_ENTRIES SUPPLIED_

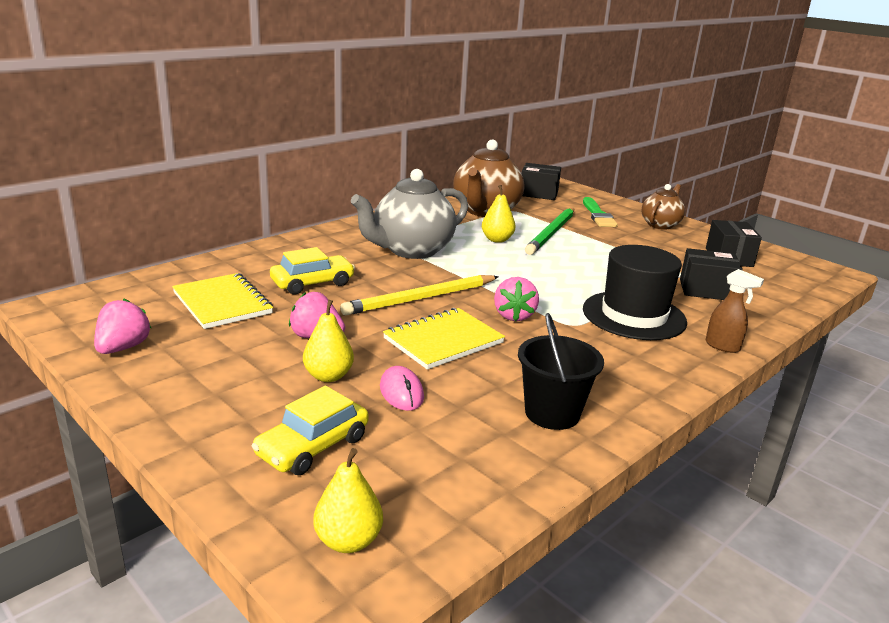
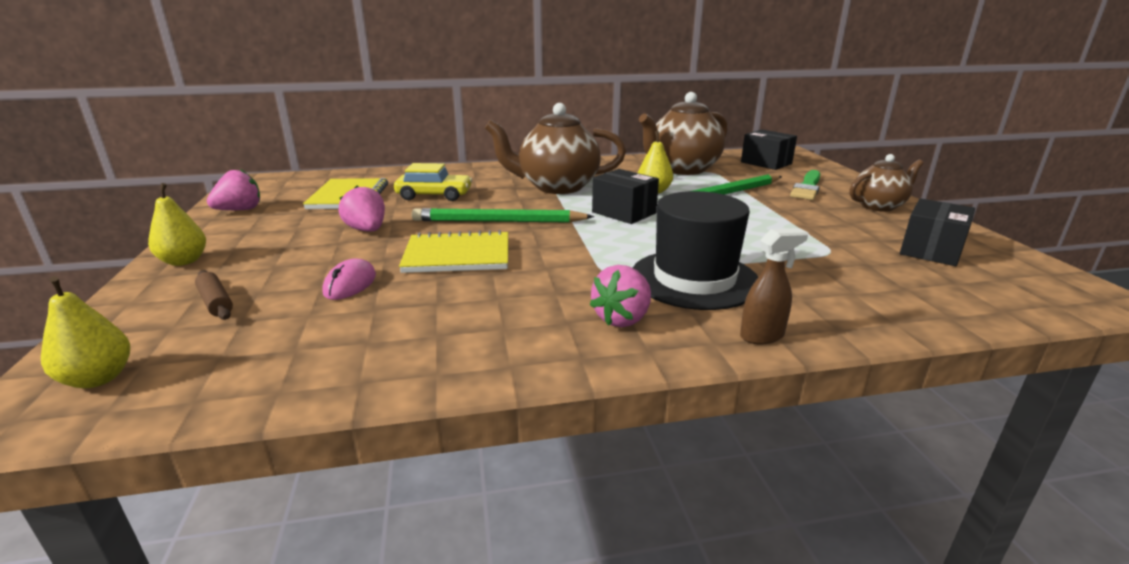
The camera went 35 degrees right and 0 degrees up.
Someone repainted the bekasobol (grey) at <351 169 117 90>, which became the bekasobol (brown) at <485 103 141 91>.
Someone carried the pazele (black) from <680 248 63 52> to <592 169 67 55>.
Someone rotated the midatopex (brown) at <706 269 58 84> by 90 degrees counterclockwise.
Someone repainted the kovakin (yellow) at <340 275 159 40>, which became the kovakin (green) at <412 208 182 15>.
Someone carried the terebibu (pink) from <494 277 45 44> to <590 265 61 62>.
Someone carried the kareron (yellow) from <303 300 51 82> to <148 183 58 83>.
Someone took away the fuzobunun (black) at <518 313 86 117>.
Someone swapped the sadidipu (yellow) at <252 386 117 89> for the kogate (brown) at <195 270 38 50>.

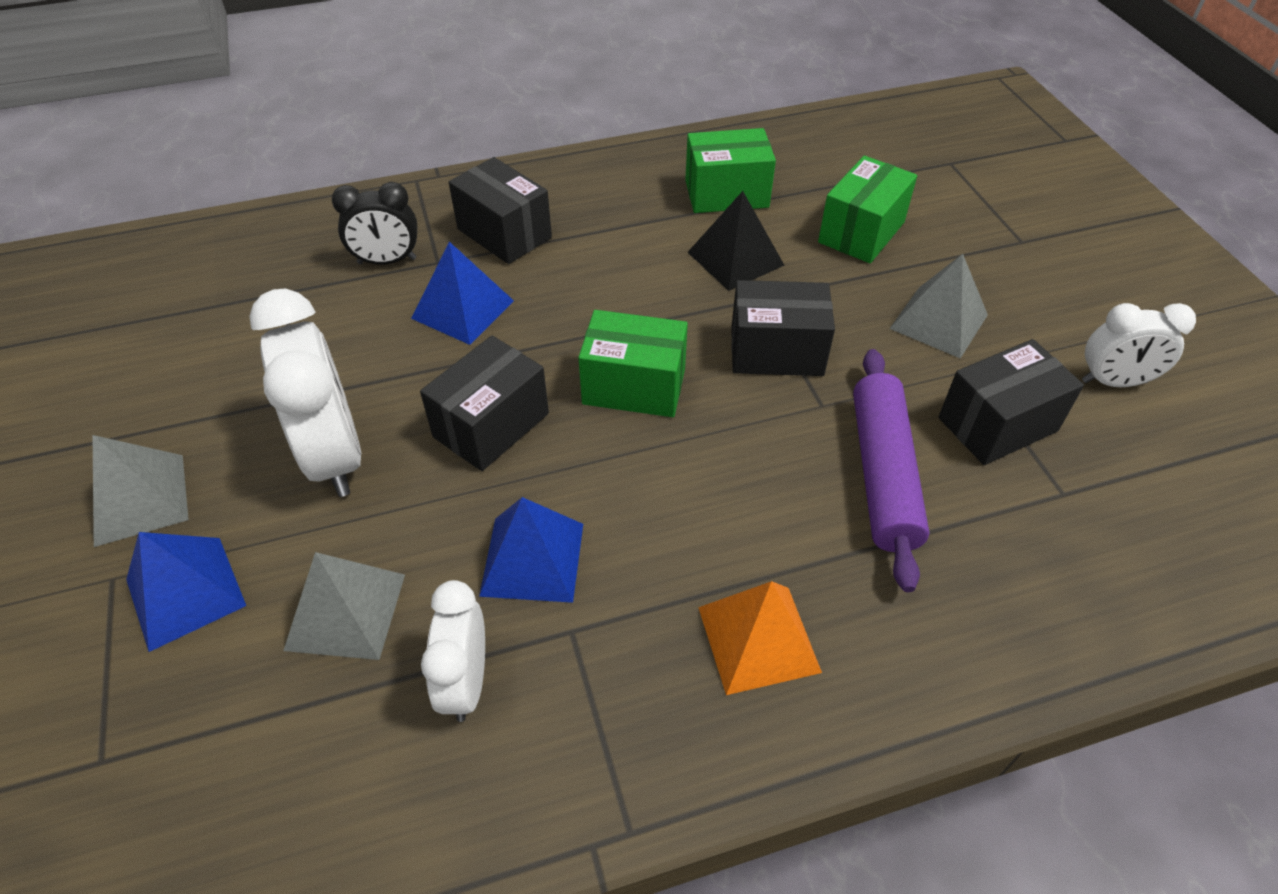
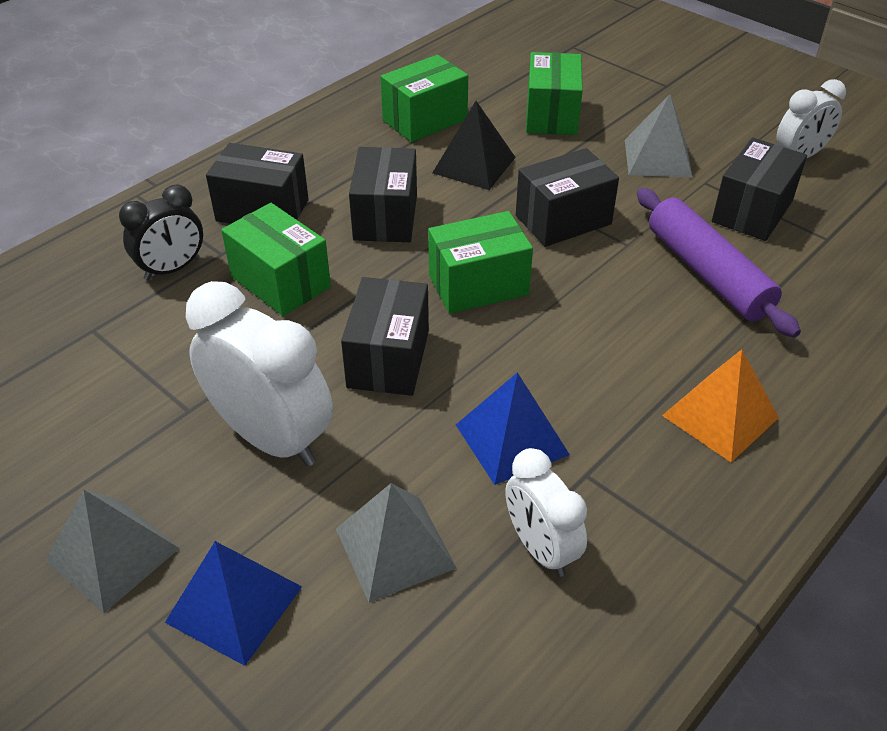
The camera went 30 degrees left and 5 degrees down.
Someone swapped the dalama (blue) at <411 242 103 103> for the pazele (green) at <221 203 110 113>.
Someone put down the pazele (black) at <349 147 68 95>.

_WORK TASK_
Only the count should be given: the number of lines in the entries above containing the word "which".

_SOLUTION TO THE EXERCISE_
2